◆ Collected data
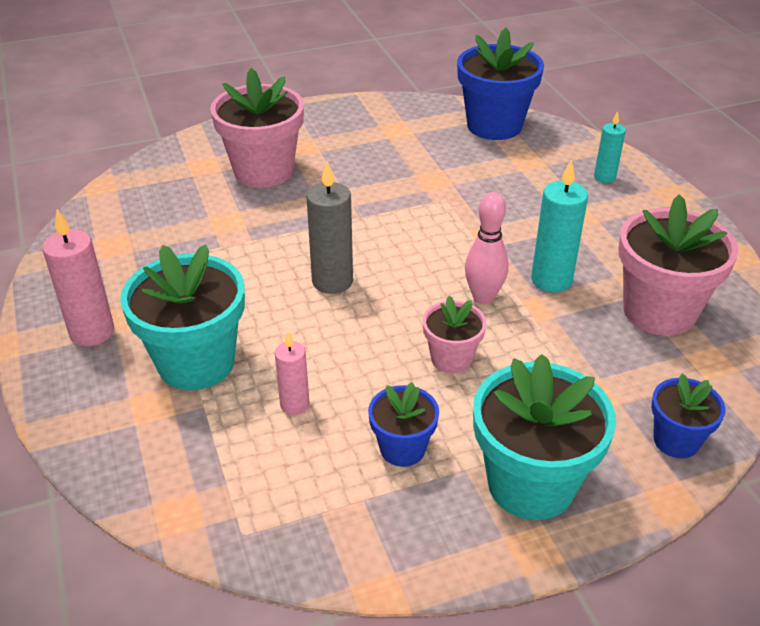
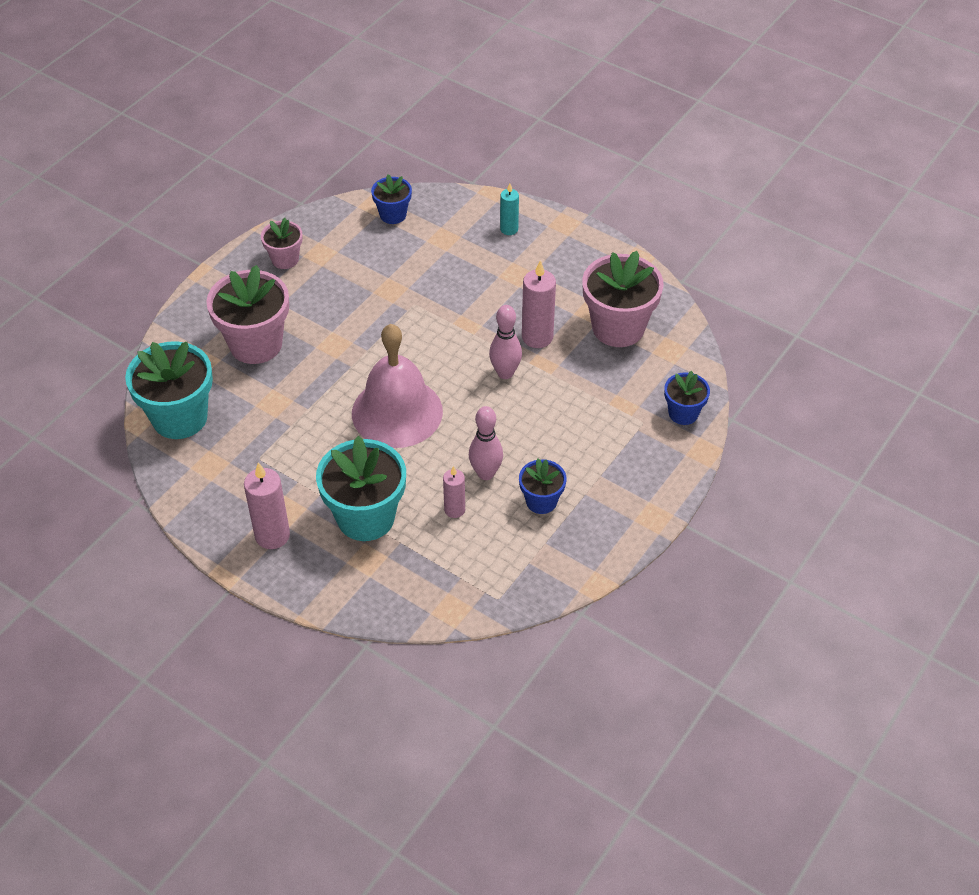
camera: 35 degrees left, 10 degrees up
(332, 281) = (397, 412): grey candle -> pink bell
(366, 385) = (486, 473): none -> pink bowling pin
(451, 359) = (521, 428): pink flower pot -> pink flower pot (285, 259)
(494, 126) = (393, 215): blue flower pot -> blue flower pot, size x0.54
(531, 484) = (626, 482): turquoise flower pot -> turquoise flower pot (179, 418)
(551, 280) = (537, 337): turquoise candle -> pink candle

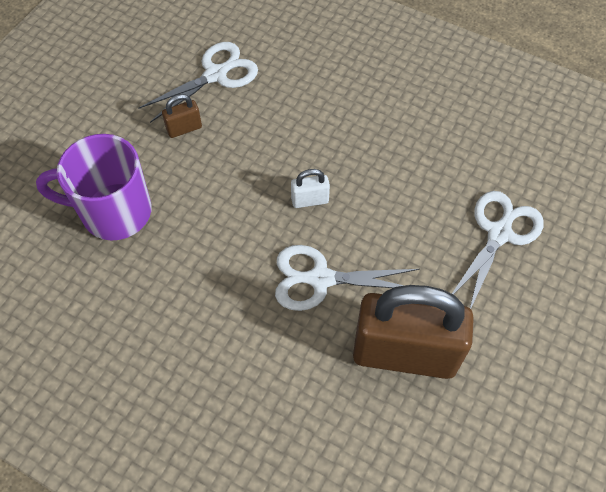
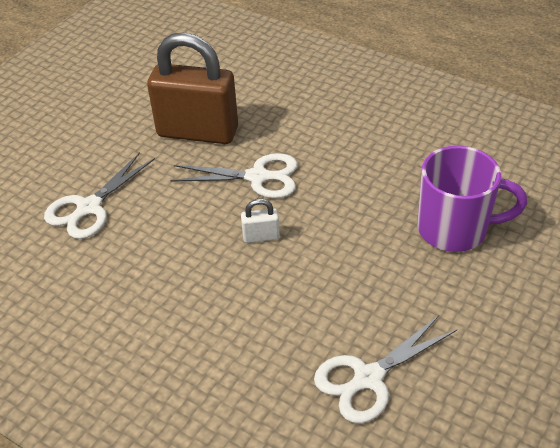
camera: 175 degrees left, 15 degrees down
(184, 128) = (398, 310): brown padlock -> none

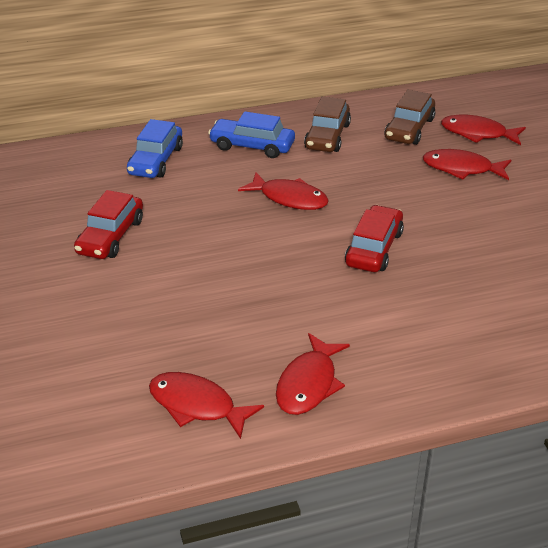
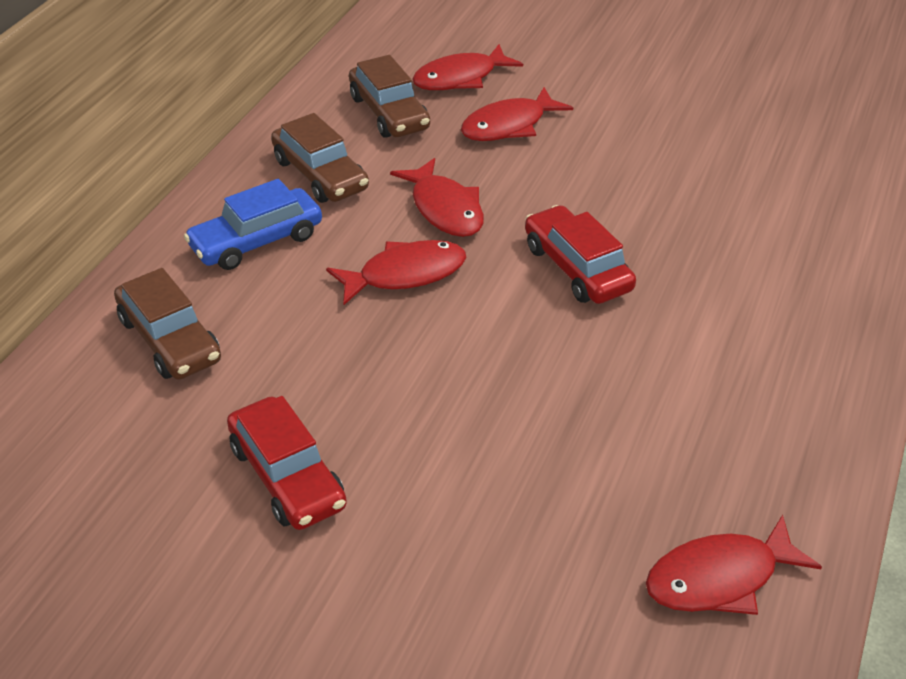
camera: 50 degrees left, 5 degrees up
(156, 161) = (170, 339): blue car -> brown car
(308, 384) = (764, 457): red fish -> red fish (445, 209)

◆ What you need to do
Transcribe each entry exactly, pictures excluded.

◆ Exercise answer
camera: 35 degrees left, 10 degrees up
(332, 281) = (397, 412): grey candle -> pink bell
(366, 385) = (486, 473): none -> pink bowling pin
(451, 359) = (521, 428): pink flower pot -> pink flower pot (285, 259)
(494, 126) = (393, 215): blue flower pot -> blue flower pot, size x0.54
(531, 484) = (626, 482): turquoise flower pot -> turquoise flower pot (179, 418)
(551, 280) = (537, 337): turquoise candle -> pink candle

camera: 175 degrees left, 15 degrees down
(184, 128) = (398, 310): brown padlock -> none

camera: 50 degrees left, 5 degrees up
(156, 161) = (170, 339): blue car -> brown car
(308, 384) = (764, 457): red fish -> red fish (445, 209)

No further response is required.